#### [EXERCISE DIRECTIONS]
Search the listing below for the word "pink", and copy every line in which it turns up.

#### [DATA BELOW]

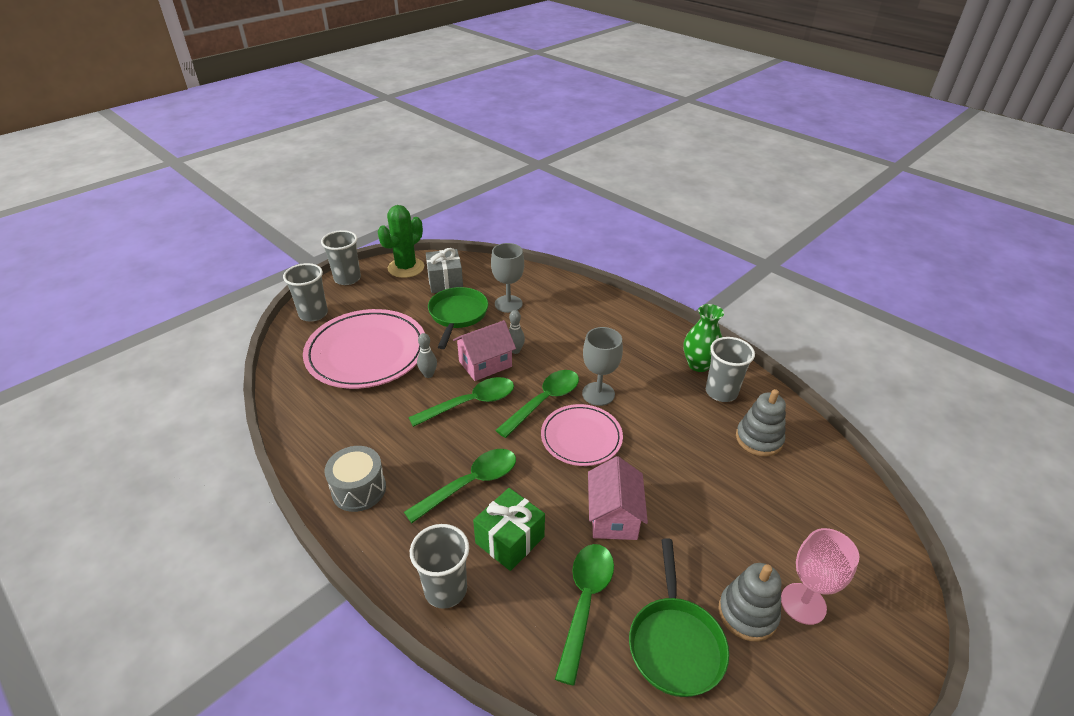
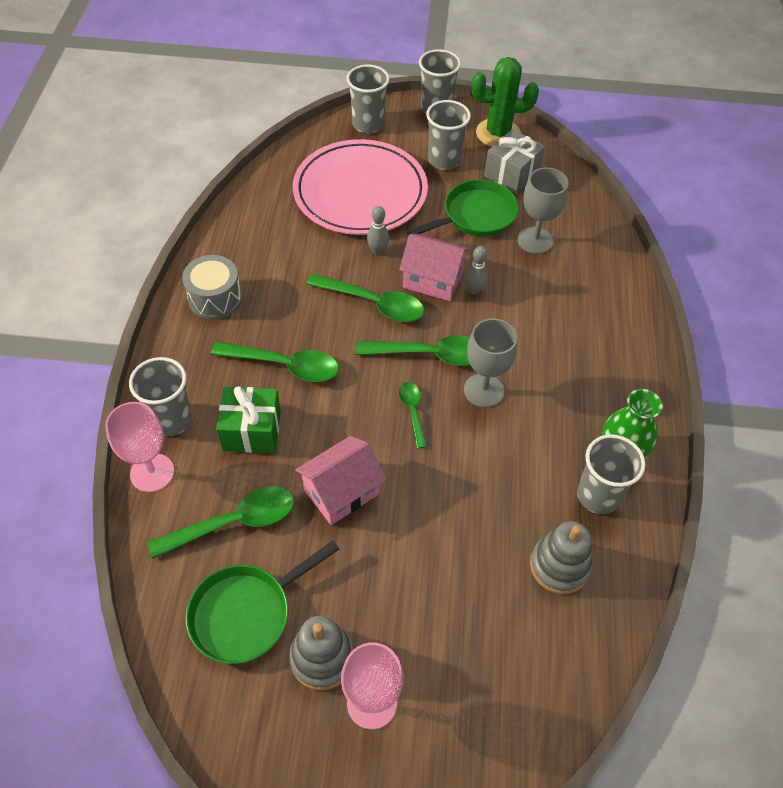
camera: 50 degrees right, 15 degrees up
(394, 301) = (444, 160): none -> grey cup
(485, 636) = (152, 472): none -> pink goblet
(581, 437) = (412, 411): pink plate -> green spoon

#### [RESULT FOR THIS TASK]
(485, 636) = (152, 472): none -> pink goblet
(581, 437) = (412, 411): pink plate -> green spoon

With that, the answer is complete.